• _RECORDS FOR THIS TASK_:
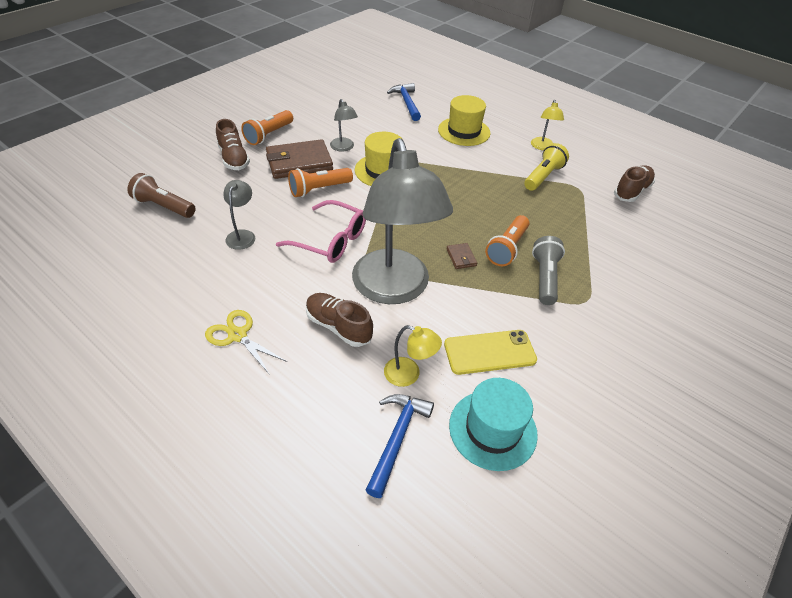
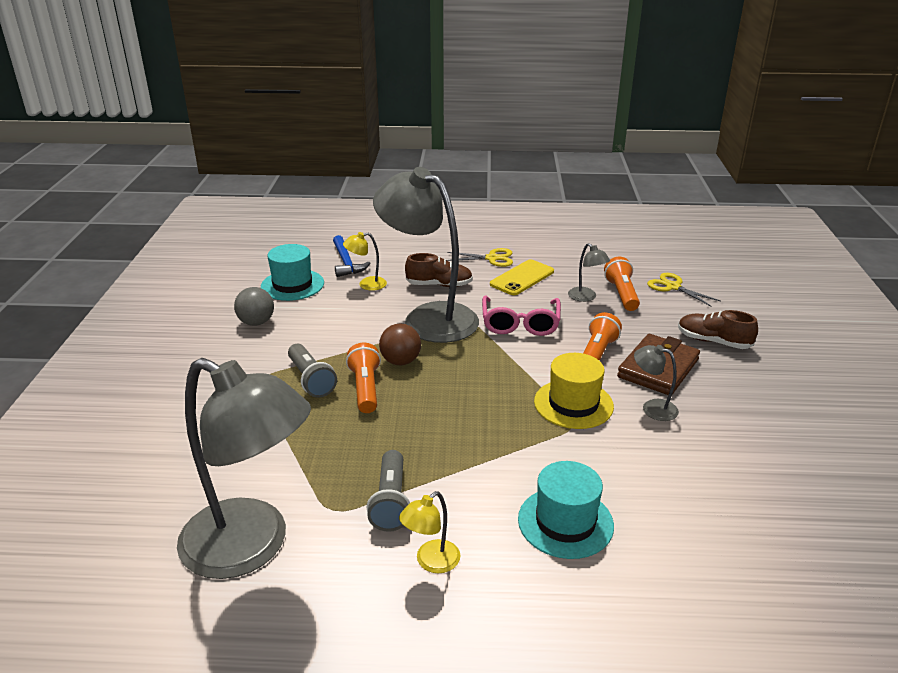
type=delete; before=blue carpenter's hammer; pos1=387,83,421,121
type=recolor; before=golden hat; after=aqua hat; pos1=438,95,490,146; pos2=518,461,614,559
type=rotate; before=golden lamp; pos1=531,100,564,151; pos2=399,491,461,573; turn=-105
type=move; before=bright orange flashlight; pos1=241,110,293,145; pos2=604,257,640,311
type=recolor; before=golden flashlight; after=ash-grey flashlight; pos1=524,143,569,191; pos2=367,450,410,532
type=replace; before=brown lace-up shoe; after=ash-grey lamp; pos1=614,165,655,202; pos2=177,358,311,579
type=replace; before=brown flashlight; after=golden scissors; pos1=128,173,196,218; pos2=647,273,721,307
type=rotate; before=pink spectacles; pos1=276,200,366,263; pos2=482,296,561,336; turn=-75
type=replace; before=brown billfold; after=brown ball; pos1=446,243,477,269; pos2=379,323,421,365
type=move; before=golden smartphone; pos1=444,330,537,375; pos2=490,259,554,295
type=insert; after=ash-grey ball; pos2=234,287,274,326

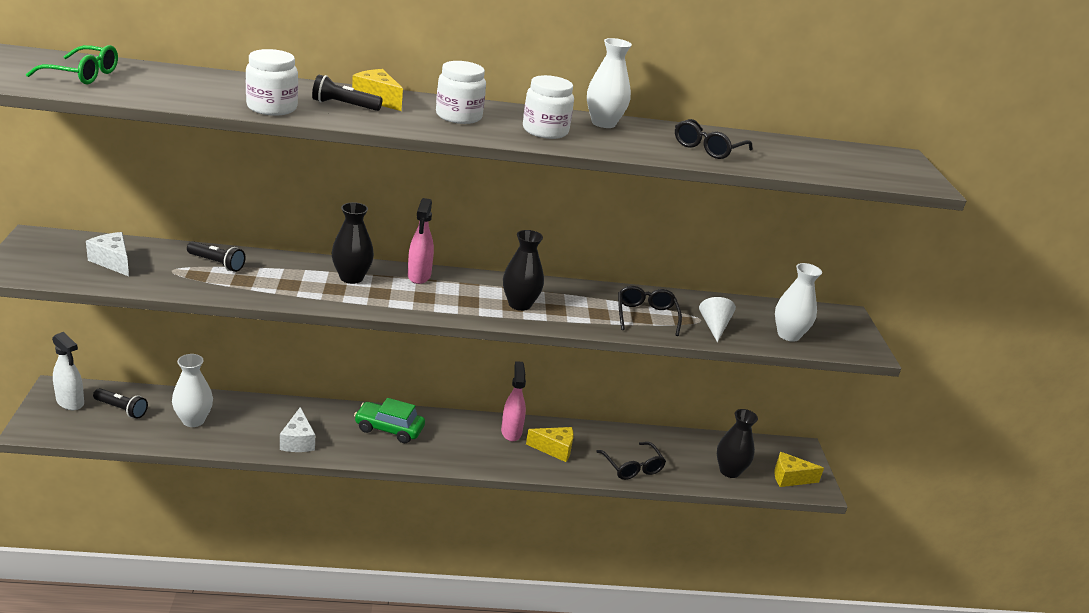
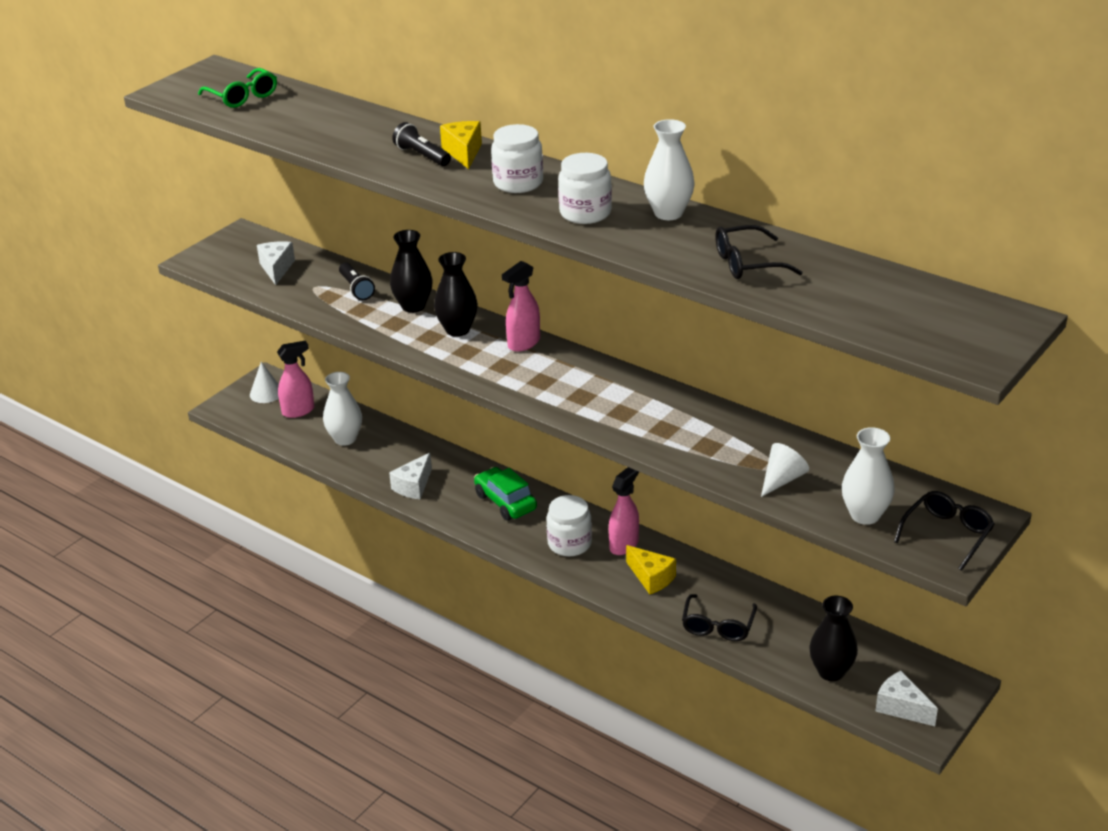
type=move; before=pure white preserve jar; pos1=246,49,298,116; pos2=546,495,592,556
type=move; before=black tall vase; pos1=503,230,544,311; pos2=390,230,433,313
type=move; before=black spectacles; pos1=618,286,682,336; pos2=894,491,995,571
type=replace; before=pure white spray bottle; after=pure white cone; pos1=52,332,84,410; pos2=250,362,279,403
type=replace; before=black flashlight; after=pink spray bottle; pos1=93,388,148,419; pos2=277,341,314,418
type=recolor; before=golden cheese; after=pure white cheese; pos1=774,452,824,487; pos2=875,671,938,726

• _TASK TO CARRY OUT_: Return the listing above word for word, with the pictures removed.

• _RESPONSE AREA_:
type=delete; before=blue carpenter's hammer; pos1=387,83,421,121
type=recolor; before=golden hat; after=aqua hat; pos1=438,95,490,146; pos2=518,461,614,559
type=rotate; before=golden lamp; pos1=531,100,564,151; pos2=399,491,461,573; turn=-105
type=move; before=bright orange flashlight; pos1=241,110,293,145; pos2=604,257,640,311
type=recolor; before=golden flashlight; after=ash-grey flashlight; pos1=524,143,569,191; pos2=367,450,410,532
type=replace; before=brown lace-up shoe; after=ash-grey lamp; pos1=614,165,655,202; pos2=177,358,311,579
type=replace; before=brown flashlight; after=golden scissors; pos1=128,173,196,218; pos2=647,273,721,307
type=rotate; before=pink spectacles; pos1=276,200,366,263; pos2=482,296,561,336; turn=-75
type=replace; before=brown billfold; after=brown ball; pos1=446,243,477,269; pos2=379,323,421,365
type=move; before=golden smartphone; pos1=444,330,537,375; pos2=490,259,554,295
type=insert; after=ash-grey ball; pos2=234,287,274,326

type=move; before=pure white preserve jar; pos1=246,49,298,116; pos2=546,495,592,556
type=move; before=black tall vase; pos1=503,230,544,311; pos2=390,230,433,313
type=move; before=black spectacles; pos1=618,286,682,336; pos2=894,491,995,571
type=replace; before=pure white spray bottle; after=pure white cone; pos1=52,332,84,410; pos2=250,362,279,403
type=replace; before=black flashlight; after=pink spray bottle; pos1=93,388,148,419; pos2=277,341,314,418
type=recolor; before=golden cheese; after=pure white cheese; pos1=774,452,824,487; pos2=875,671,938,726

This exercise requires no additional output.